• **Try it**
Copy all lines in the data that contain the string "pink".
═══ Information supplied ═══
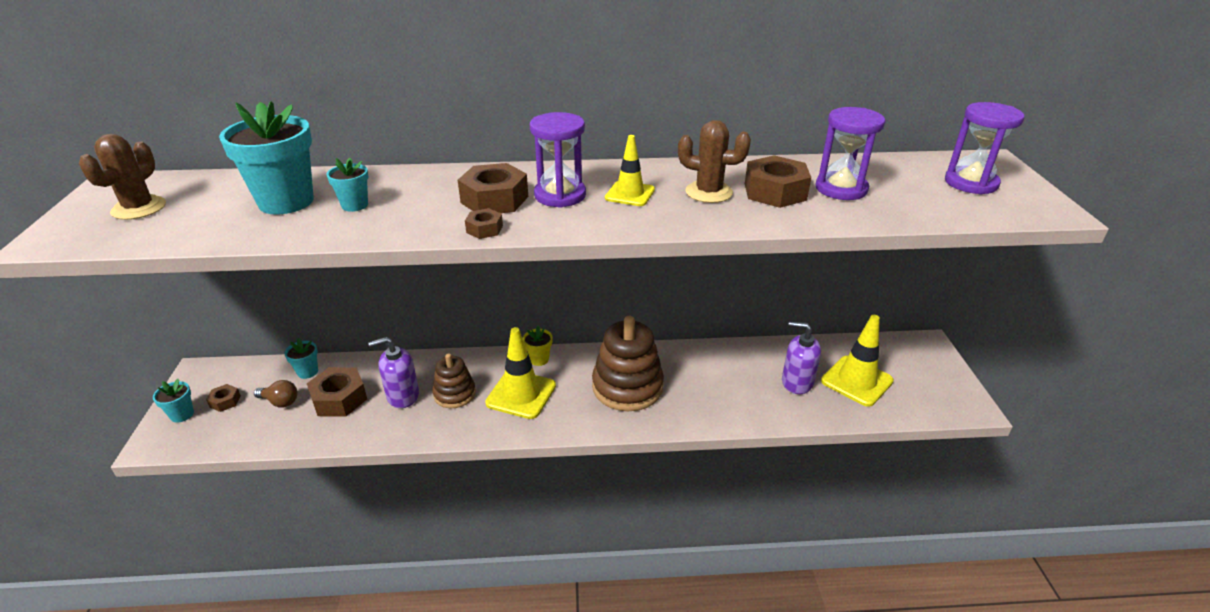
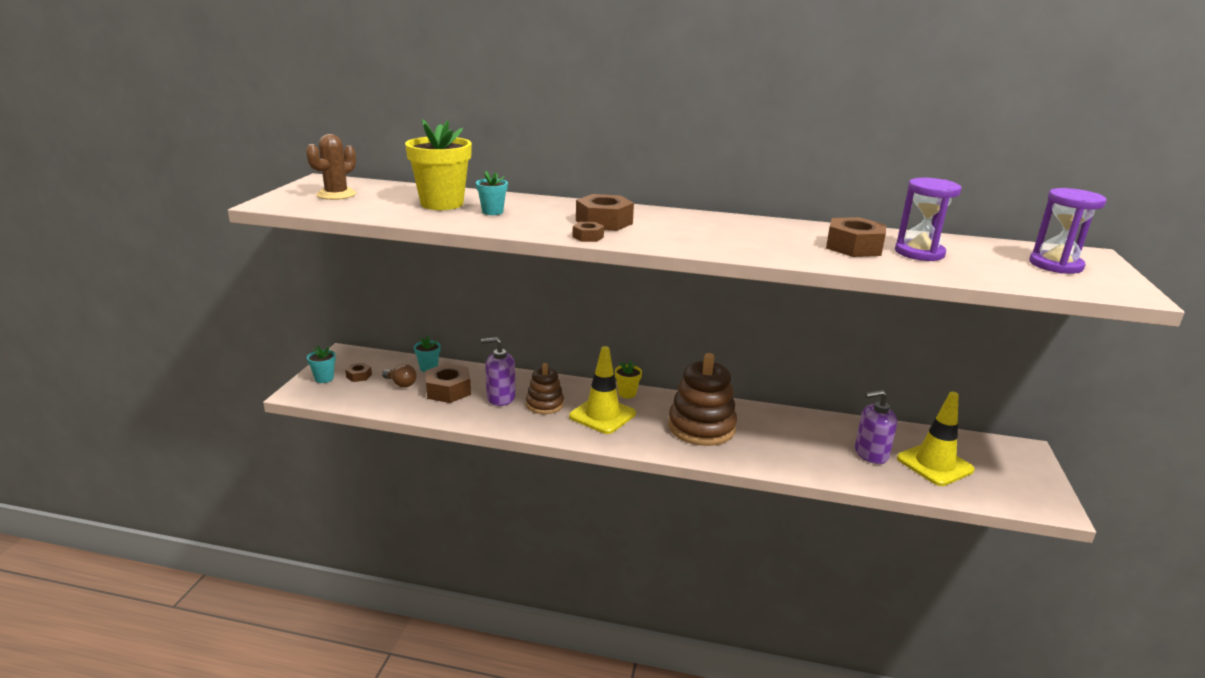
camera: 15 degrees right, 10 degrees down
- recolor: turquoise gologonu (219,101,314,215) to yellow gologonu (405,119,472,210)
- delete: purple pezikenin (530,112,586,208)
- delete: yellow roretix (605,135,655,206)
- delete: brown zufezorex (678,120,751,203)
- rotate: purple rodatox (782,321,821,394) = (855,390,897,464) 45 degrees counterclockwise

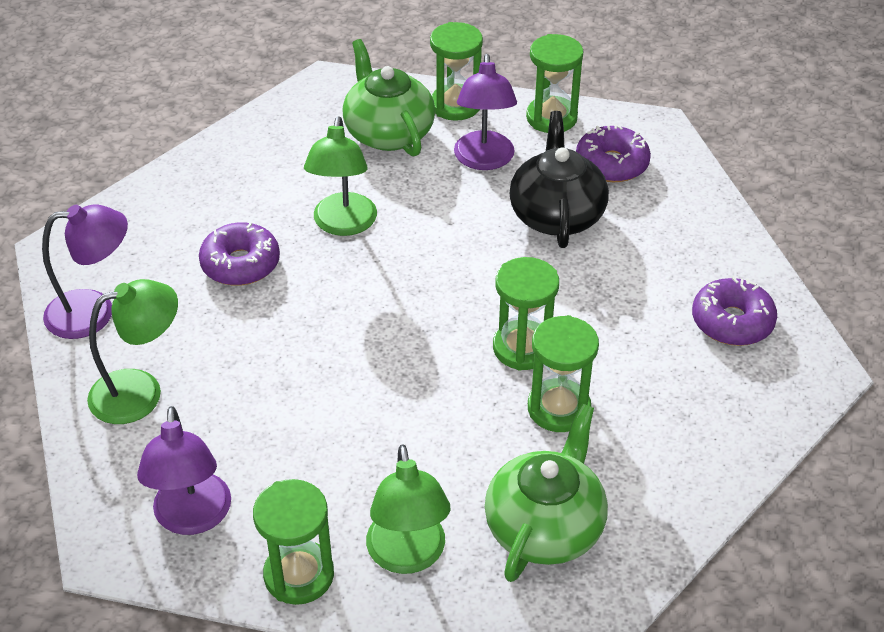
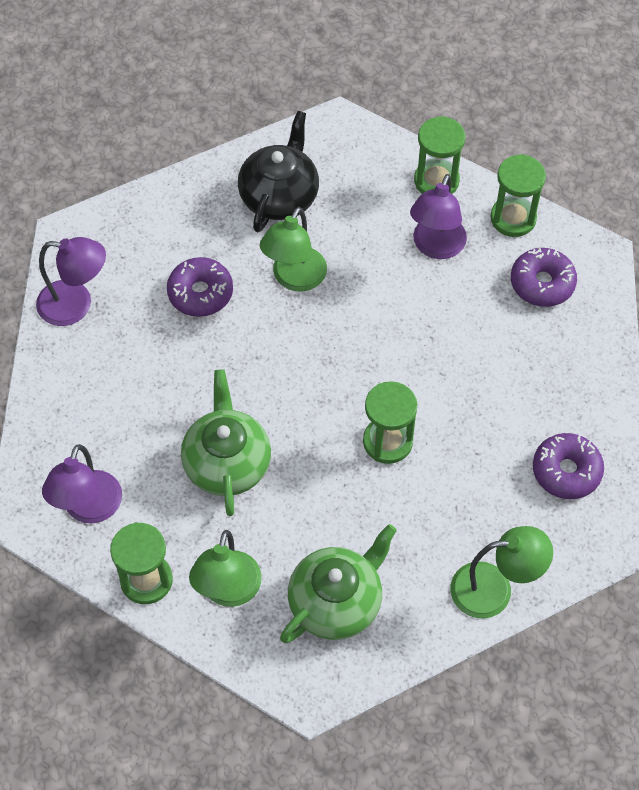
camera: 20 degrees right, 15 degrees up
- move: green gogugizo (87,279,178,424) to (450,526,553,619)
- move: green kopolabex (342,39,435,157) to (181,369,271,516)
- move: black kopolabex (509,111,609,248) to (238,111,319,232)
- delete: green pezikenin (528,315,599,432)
═══
═══ Information supplied ═══
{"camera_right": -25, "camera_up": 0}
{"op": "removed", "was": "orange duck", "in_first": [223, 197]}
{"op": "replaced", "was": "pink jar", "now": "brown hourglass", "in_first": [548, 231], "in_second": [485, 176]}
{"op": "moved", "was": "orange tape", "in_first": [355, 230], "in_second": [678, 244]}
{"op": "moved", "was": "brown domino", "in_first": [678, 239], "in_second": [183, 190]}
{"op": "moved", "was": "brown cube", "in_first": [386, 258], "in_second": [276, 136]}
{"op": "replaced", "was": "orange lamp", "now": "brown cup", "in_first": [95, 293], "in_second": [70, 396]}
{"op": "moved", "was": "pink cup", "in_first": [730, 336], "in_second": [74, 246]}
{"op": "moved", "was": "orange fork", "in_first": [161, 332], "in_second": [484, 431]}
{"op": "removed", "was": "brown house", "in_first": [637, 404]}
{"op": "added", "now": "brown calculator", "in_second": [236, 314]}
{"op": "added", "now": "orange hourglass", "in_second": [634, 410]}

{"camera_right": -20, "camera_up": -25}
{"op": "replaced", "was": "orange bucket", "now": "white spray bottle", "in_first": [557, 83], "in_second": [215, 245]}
═══
• **Answer section**
{"op": "replaced", "was": "pink jar", "now": "brown hourglass", "in_first": [548, 231], "in_second": [485, 176]}
{"op": "moved", "was": "pink cup", "in_first": [730, 336], "in_second": [74, 246]}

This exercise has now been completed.